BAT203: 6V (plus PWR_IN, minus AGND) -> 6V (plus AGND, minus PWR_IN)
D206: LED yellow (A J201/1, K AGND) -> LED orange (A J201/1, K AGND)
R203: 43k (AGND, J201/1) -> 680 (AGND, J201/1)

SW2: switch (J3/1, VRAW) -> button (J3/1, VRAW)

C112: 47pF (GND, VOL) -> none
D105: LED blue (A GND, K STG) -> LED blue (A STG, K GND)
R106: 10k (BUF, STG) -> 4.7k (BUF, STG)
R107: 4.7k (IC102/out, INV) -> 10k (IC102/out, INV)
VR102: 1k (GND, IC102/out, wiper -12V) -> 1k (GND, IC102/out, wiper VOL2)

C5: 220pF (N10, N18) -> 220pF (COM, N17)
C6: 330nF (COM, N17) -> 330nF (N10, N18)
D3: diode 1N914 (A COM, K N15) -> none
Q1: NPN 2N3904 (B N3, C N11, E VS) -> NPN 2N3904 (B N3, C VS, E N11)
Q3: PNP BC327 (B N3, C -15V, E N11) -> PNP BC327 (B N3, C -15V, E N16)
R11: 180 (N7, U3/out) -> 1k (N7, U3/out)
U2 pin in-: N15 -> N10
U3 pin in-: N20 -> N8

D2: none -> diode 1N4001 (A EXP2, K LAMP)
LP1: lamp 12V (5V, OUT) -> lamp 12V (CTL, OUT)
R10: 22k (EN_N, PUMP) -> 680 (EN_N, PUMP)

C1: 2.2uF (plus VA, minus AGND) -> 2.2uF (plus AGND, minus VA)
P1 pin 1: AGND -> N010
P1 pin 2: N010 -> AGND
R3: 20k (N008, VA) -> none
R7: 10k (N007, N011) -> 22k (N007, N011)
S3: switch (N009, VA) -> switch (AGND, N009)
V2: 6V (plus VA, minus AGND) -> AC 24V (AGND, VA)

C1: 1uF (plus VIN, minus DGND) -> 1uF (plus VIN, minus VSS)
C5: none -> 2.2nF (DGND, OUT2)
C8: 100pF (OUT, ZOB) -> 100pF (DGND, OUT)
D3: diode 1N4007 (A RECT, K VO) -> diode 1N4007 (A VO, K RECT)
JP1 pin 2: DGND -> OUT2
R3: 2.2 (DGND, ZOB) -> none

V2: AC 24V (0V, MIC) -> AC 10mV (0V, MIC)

====

## [Work order]
Both end lines included, restate word for word the lines above from the line with "R203: 43k (AGND, J201/1)" to the line with "D2: none -> diode 1N4001 (A EXP2, K LAMP)", and nothing else.

## [Written solution]
R203: 43k (AGND, J201/1) -> 680 (AGND, J201/1)

SW2: switch (J3/1, VRAW) -> button (J3/1, VRAW)

C112: 47pF (GND, VOL) -> none
D105: LED blue (A GND, K STG) -> LED blue (A STG, K GND)
R106: 10k (BUF, STG) -> 4.7k (BUF, STG)
R107: 4.7k (IC102/out, INV) -> 10k (IC102/out, INV)
VR102: 1k (GND, IC102/out, wiper -12V) -> 1k (GND, IC102/out, wiper VOL2)

C5: 220pF (N10, N18) -> 220pF (COM, N17)
C6: 330nF (COM, N17) -> 330nF (N10, N18)
D3: diode 1N914 (A COM, K N15) -> none
Q1: NPN 2N3904 (B N3, C N11, E VS) -> NPN 2N3904 (B N3, C VS, E N11)
Q3: PNP BC327 (B N3, C -15V, E N11) -> PNP BC327 (B N3, C -15V, E N16)
R11: 180 (N7, U3/out) -> 1k (N7, U3/out)
U2 pin in-: N15 -> N10
U3 pin in-: N20 -> N8

D2: none -> diode 1N4001 (A EXP2, K LAMP)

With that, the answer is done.